▶ Task goal: Quote each line of the material verbatim, without the pictures.
+++ Material shown
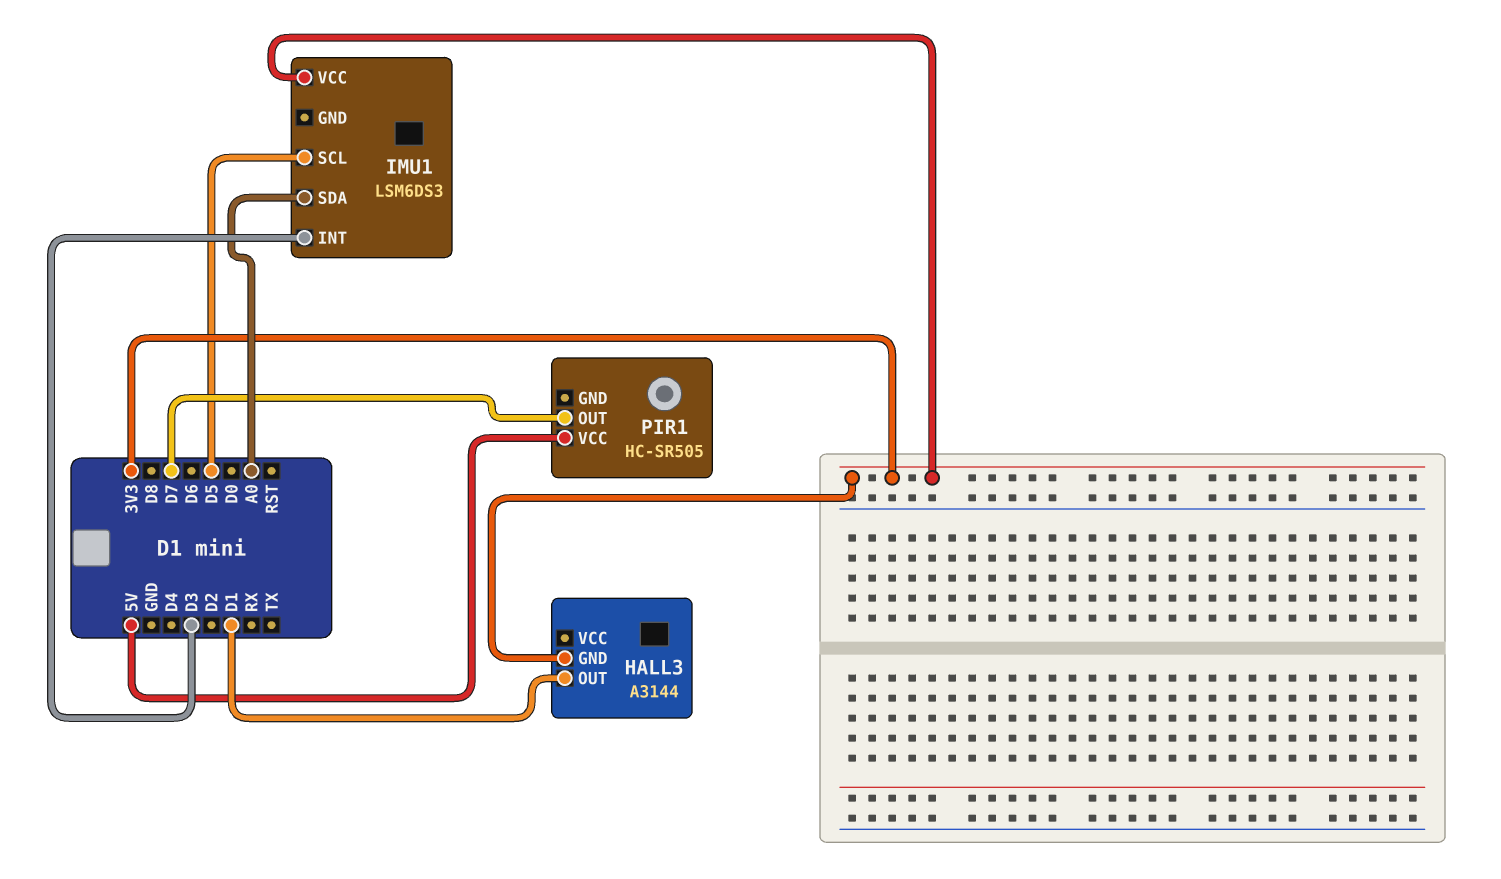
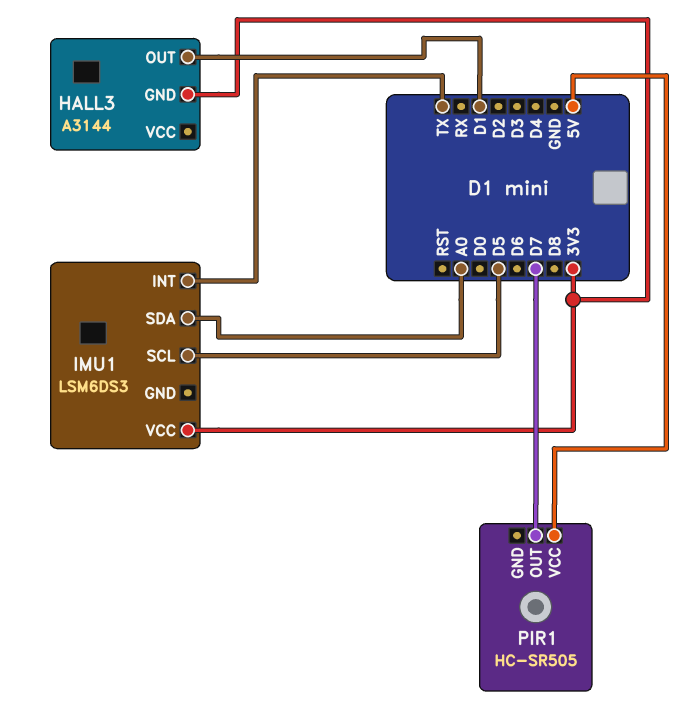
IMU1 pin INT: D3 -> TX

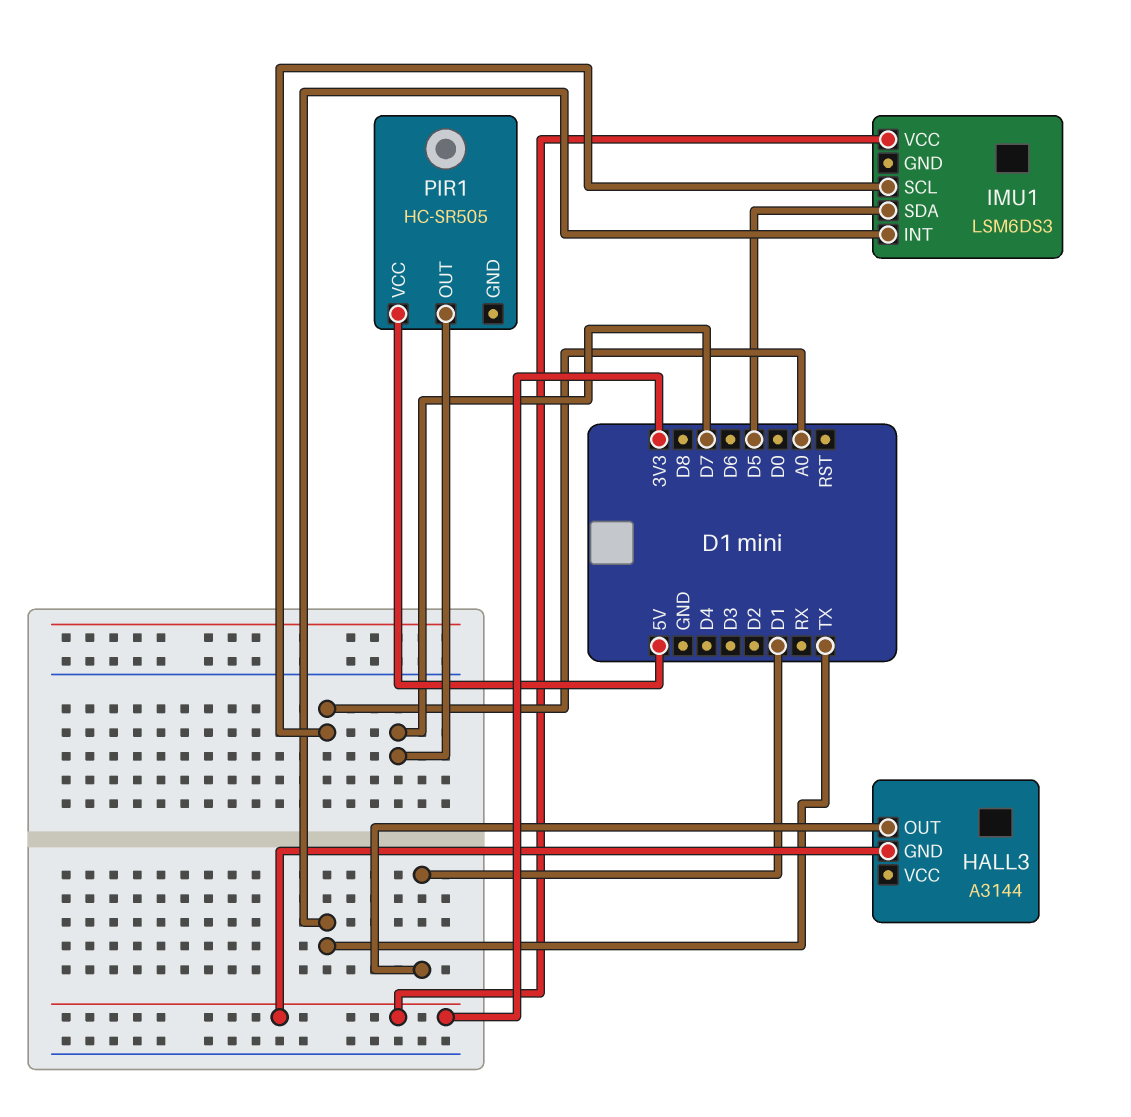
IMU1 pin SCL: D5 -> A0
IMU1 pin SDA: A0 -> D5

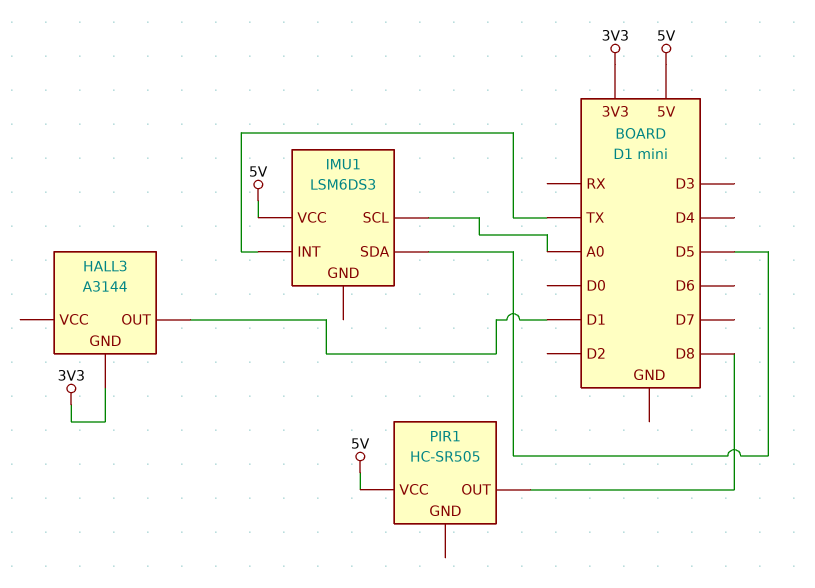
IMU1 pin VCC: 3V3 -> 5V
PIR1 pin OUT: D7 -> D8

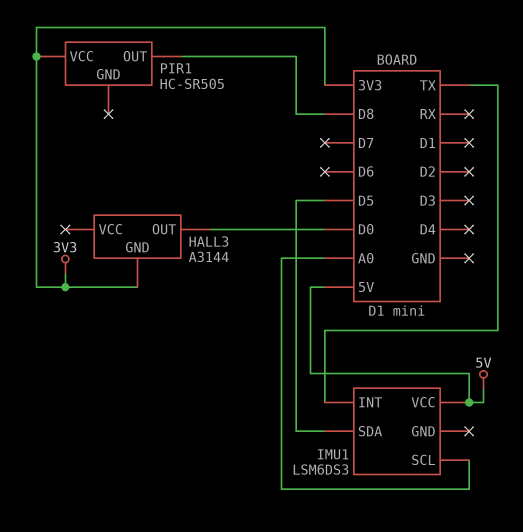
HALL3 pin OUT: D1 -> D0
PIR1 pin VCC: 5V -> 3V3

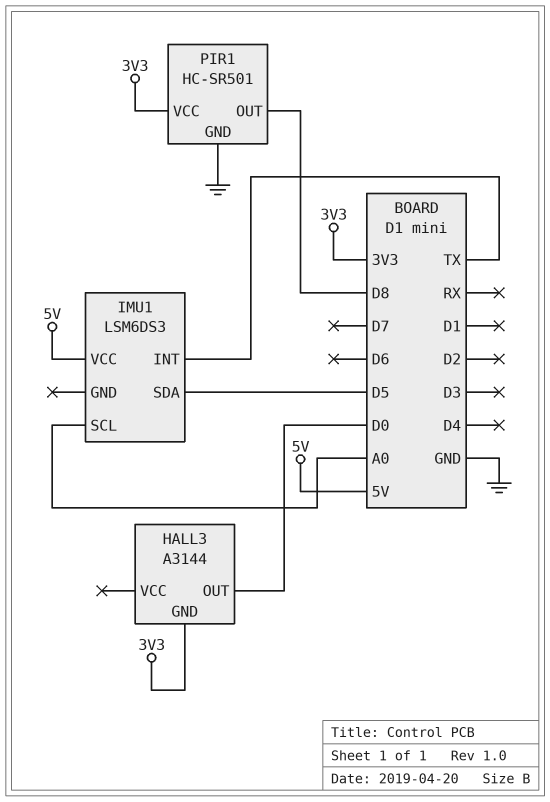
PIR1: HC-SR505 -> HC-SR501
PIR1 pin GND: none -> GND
++++++
▶ Response to the task:
IMU1 pin INT: D3 -> TX

IMU1 pin SCL: D5 -> A0
IMU1 pin SDA: A0 -> D5

IMU1 pin VCC: 3V3 -> 5V
PIR1 pin OUT: D7 -> D8

HALL3 pin OUT: D1 -> D0
PIR1 pin VCC: 5V -> 3V3

PIR1: HC-SR505 -> HC-SR501
PIR1 pin GND: none -> GND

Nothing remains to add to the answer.